* **Exercise input**

*** Block opens ***

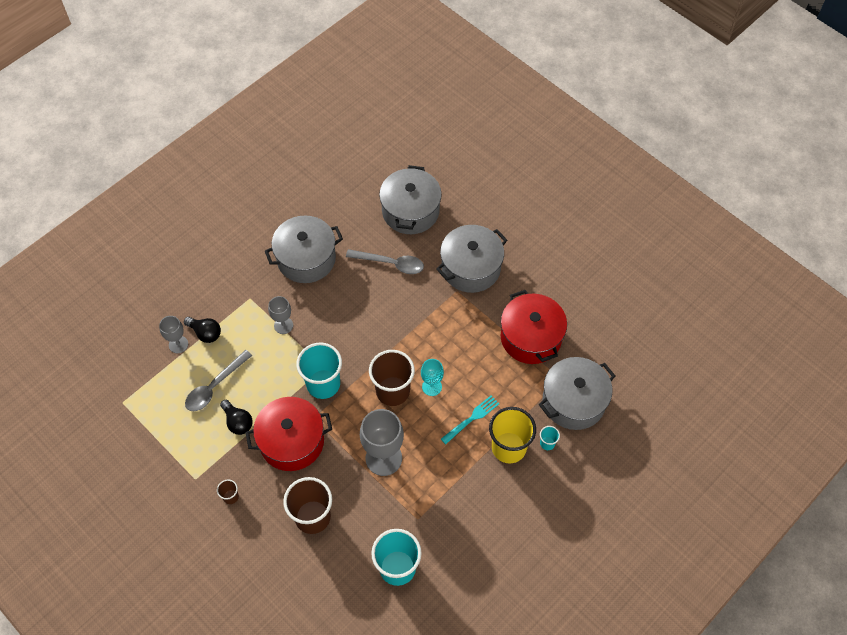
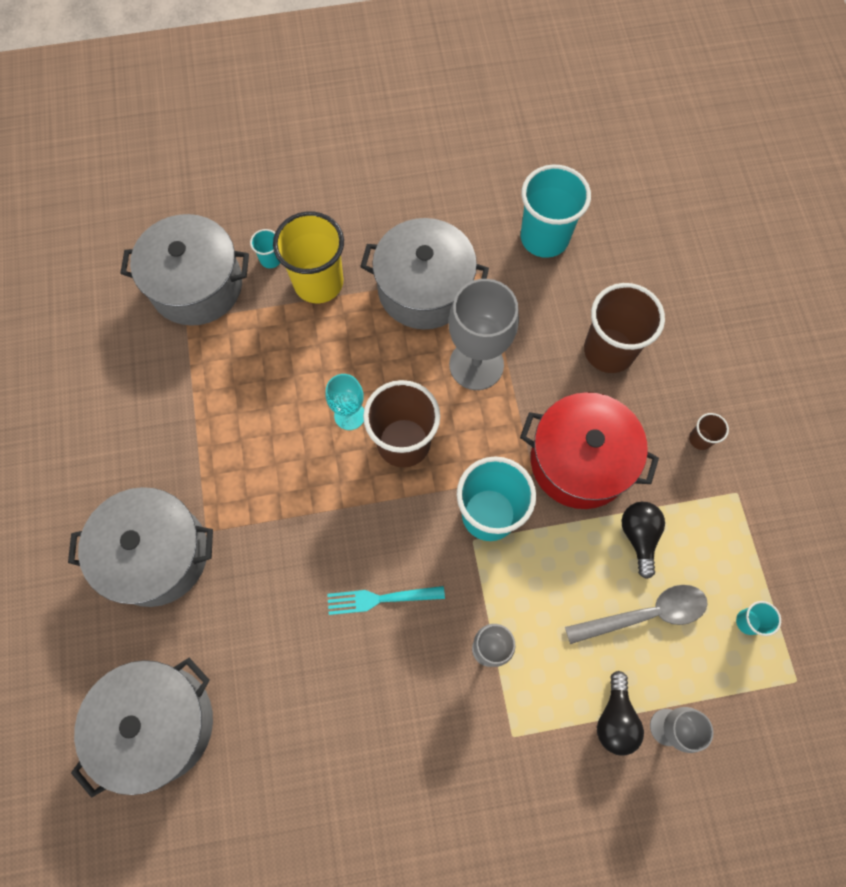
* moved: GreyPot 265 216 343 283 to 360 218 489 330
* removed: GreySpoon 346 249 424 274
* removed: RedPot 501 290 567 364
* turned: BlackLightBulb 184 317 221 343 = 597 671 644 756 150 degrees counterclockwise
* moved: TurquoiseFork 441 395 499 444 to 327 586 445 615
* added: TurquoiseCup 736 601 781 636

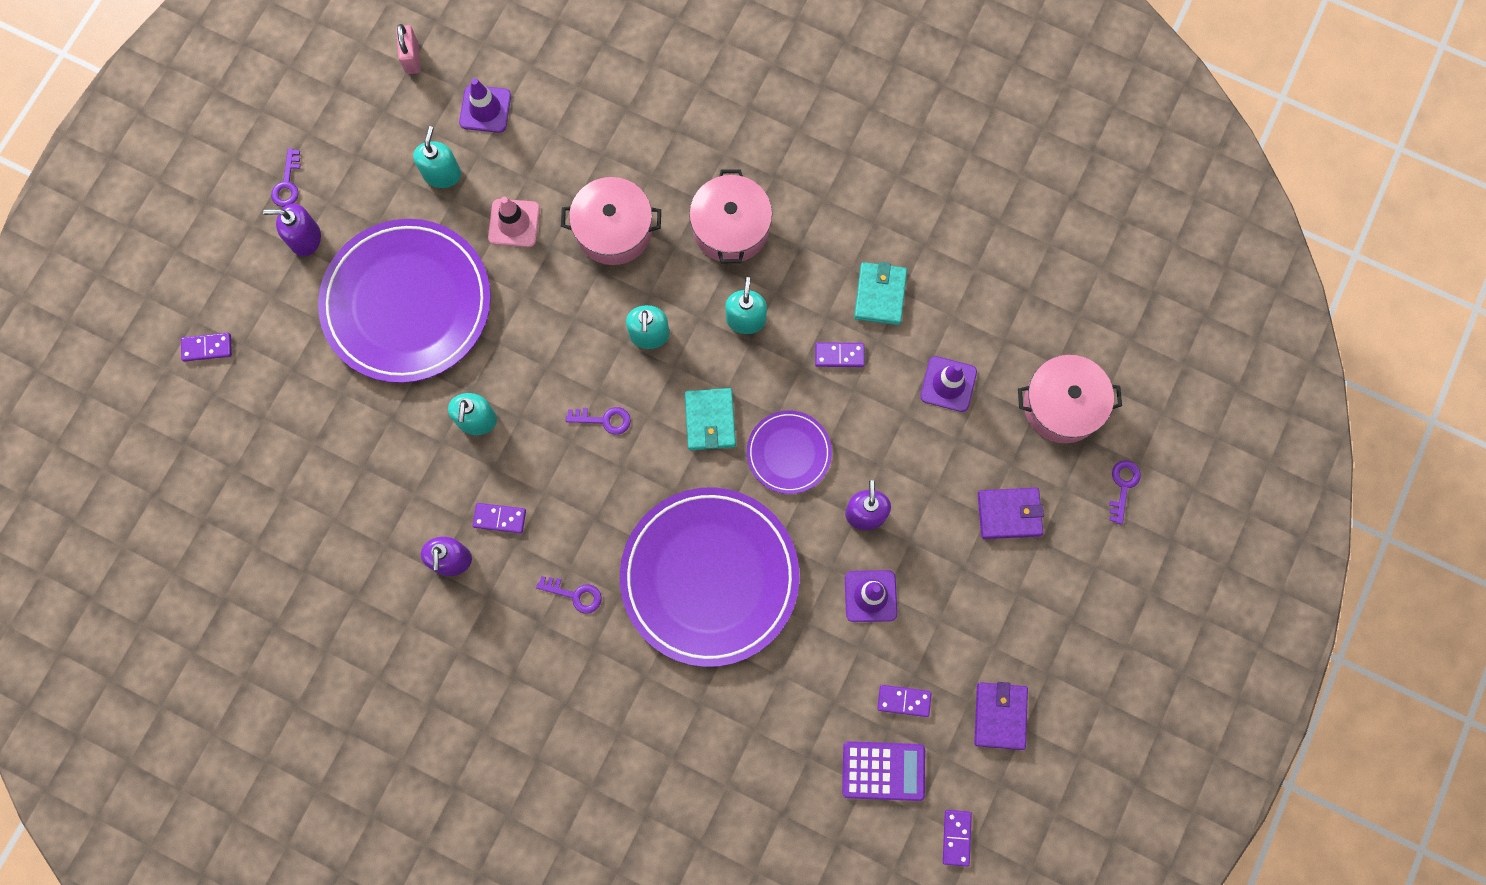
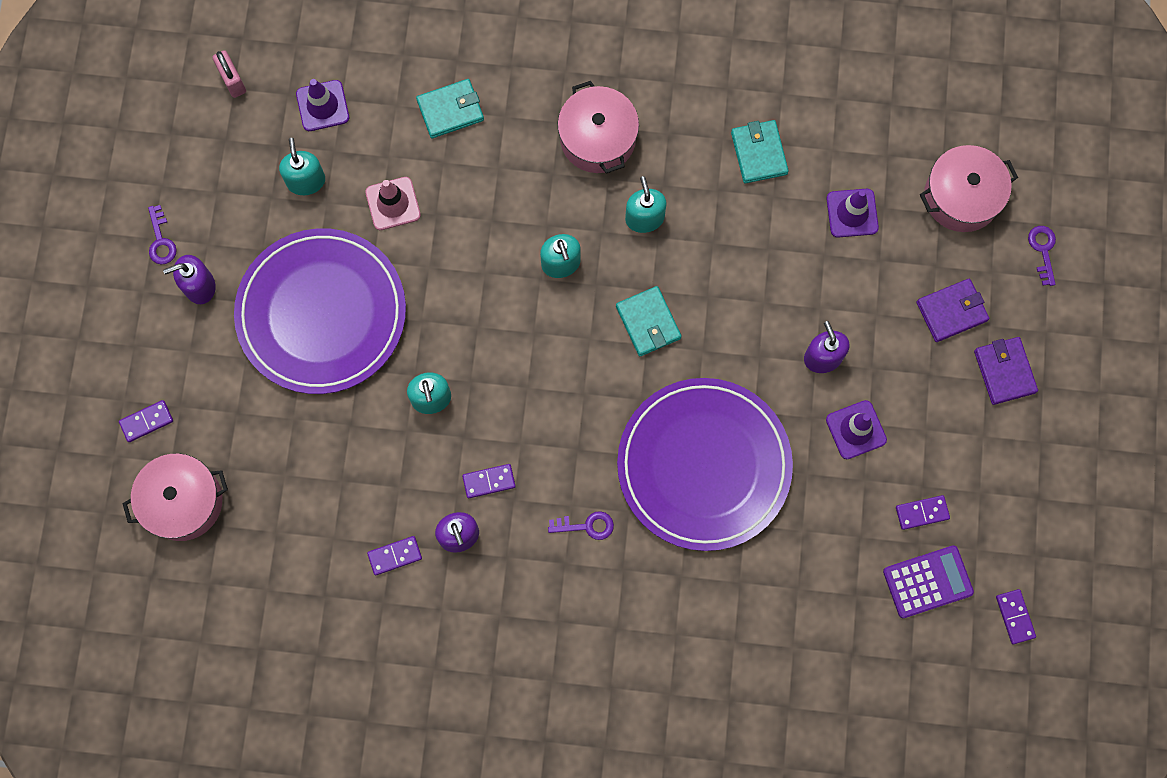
* moved: PinkPot 561 177 661 265 to 122 453 228 541
* moved: PurpleDomino 815 342 865 367 to 367 536 422 575
* removed: PurpleKey 566 407 631 435
* removed: PurplePlate 747 411 832 494
* moved: PurpleWallet 974 682 1028 750 to 974 337 1038 405
* added: TurquoiseWallet 416 79 484 138

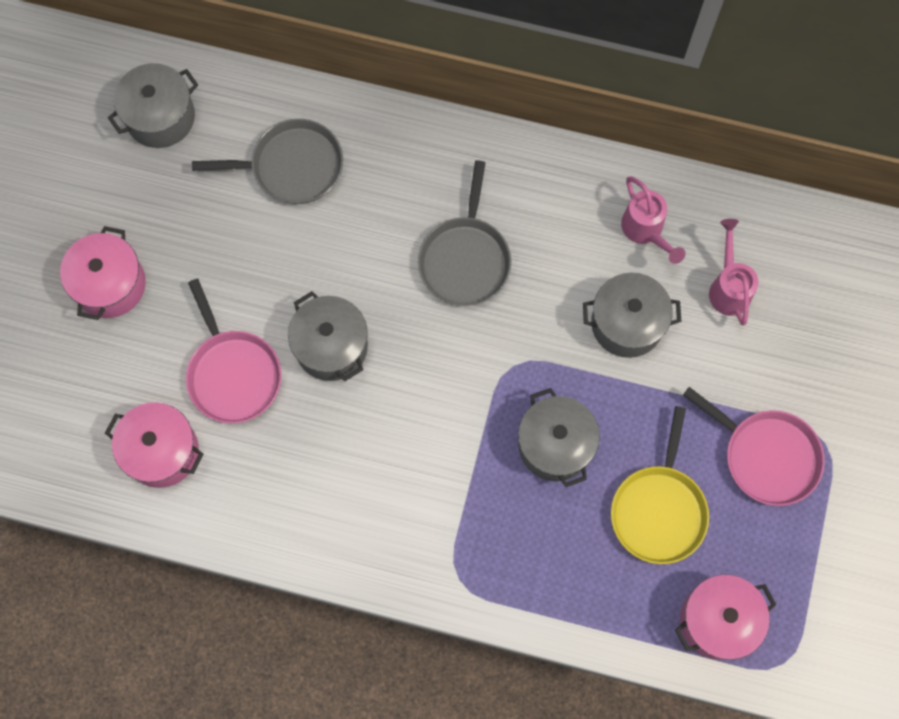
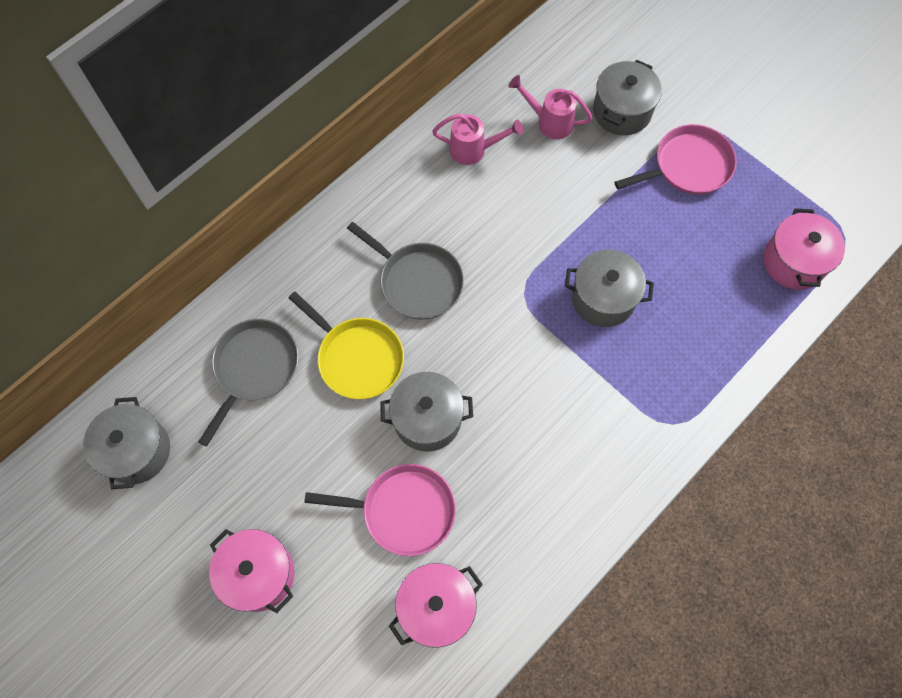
* moved: GreyPot 583 273 681 358 to 593 60 662 135
* moved: YellowPan 611 406 709 564 to 289 292 404 399

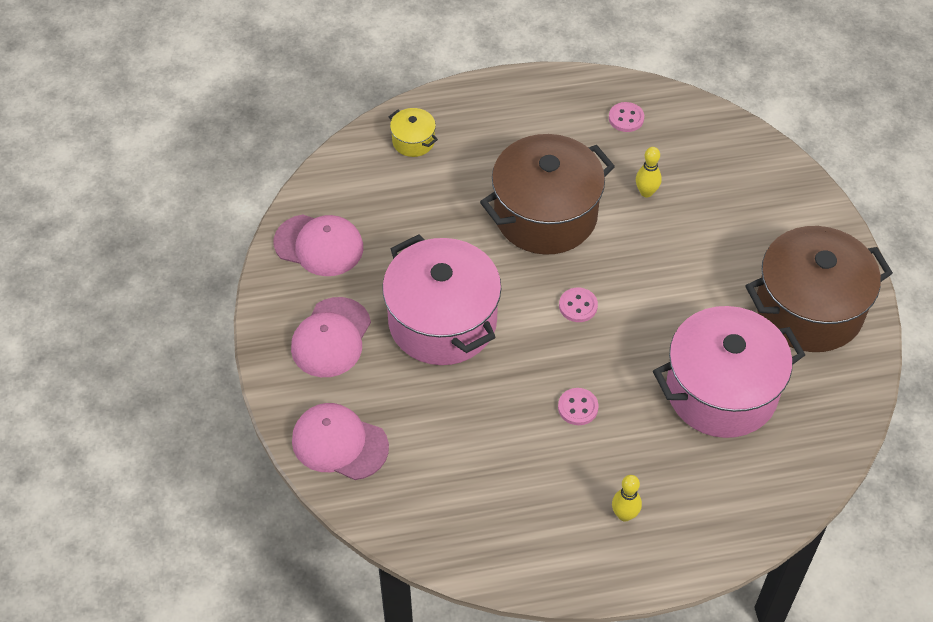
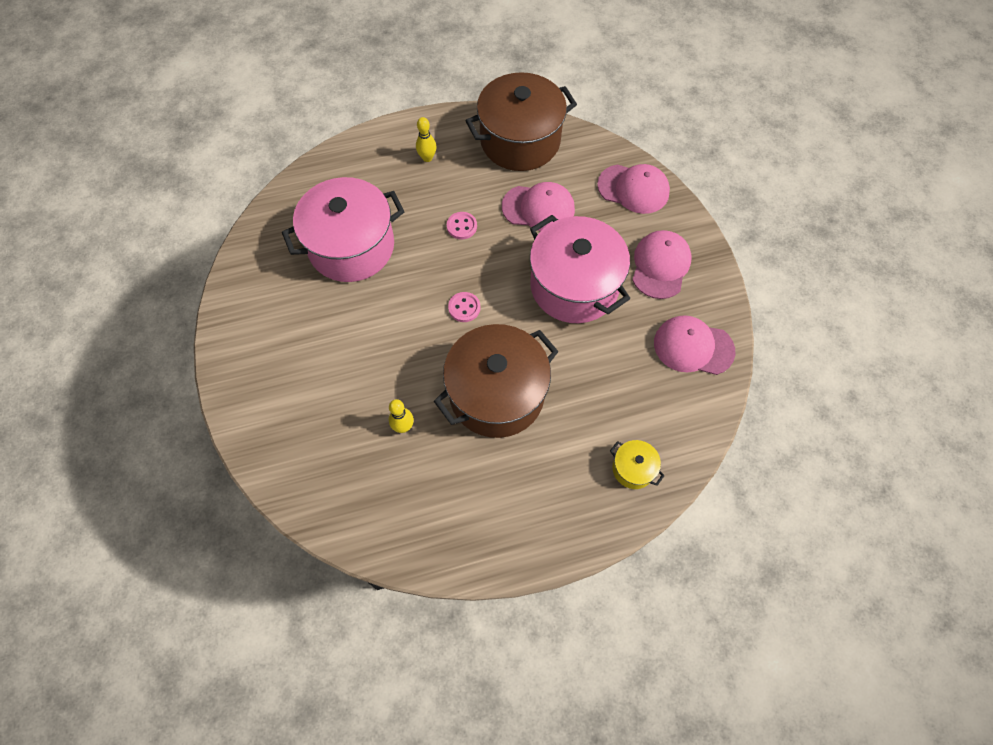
* removed: PinkButton 609 102 644 132
* moved: BrownPot 745 226 893 352 to 465 72 577 171
* added: PinkCap 502 182 575 231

*** Block closes ***

All lines from the start of the entries above through the line containing "586 445 615" must be transcribed exactly, both ends included, and no picture may be copied.

* **Expected answer**
* moved: GreyPot 265 216 343 283 to 360 218 489 330
* removed: GreySpoon 346 249 424 274
* removed: RedPot 501 290 567 364
* turned: BlackLightBulb 184 317 221 343 = 597 671 644 756 150 degrees counterclockwise
* moved: TurquoiseFork 441 395 499 444 to 327 586 445 615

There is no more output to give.